Object state change records:
○ ○ ○ ○ ○ ○ ○

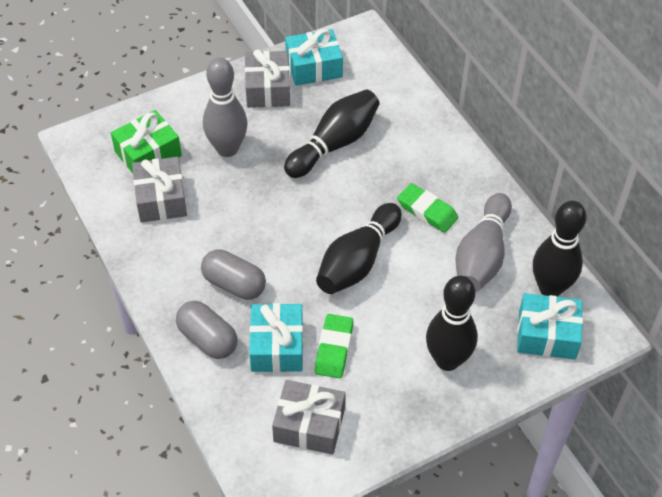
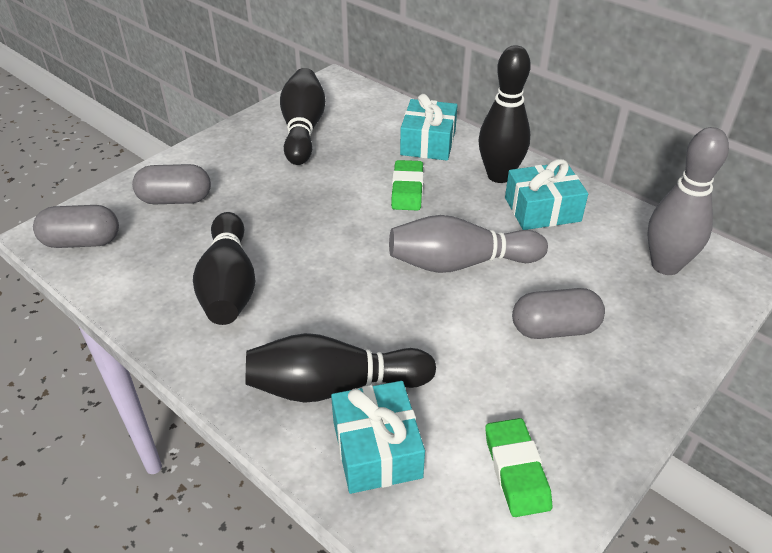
green gift: 1 -> 0
grey capsule: 2 -> 3
grey gift: 3 -> 0

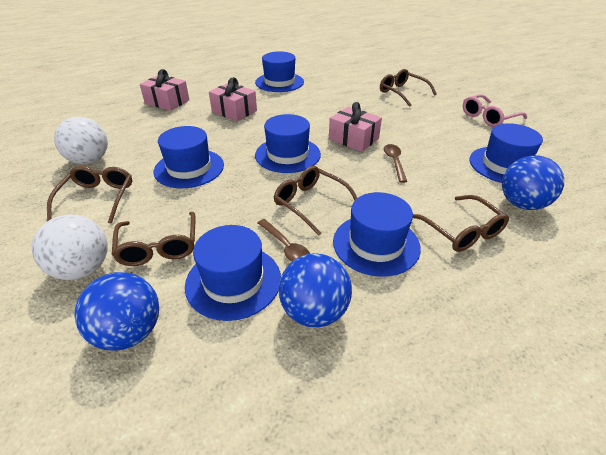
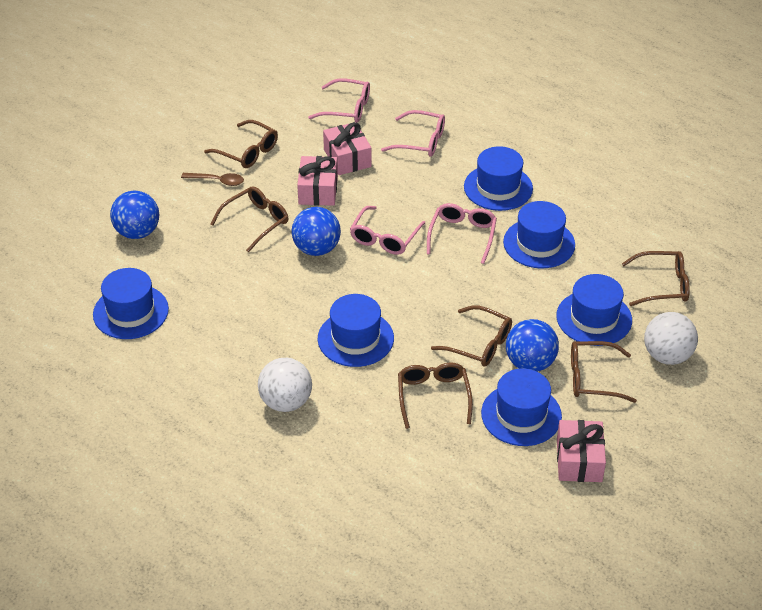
brown glasses: 5 -> 6
brown spoon: 2 -> 1
pink glasses: 1 -> 4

○ ○ ○ ○ ○ ○ ○

### Exercise
Each entry should be set down exactly, pictures excluded.

### Reply
green gift: 1 -> 0
grey capsule: 2 -> 3
grey gift: 3 -> 0

brown glasses: 5 -> 6
brown spoon: 2 -> 1
pink glasses: 1 -> 4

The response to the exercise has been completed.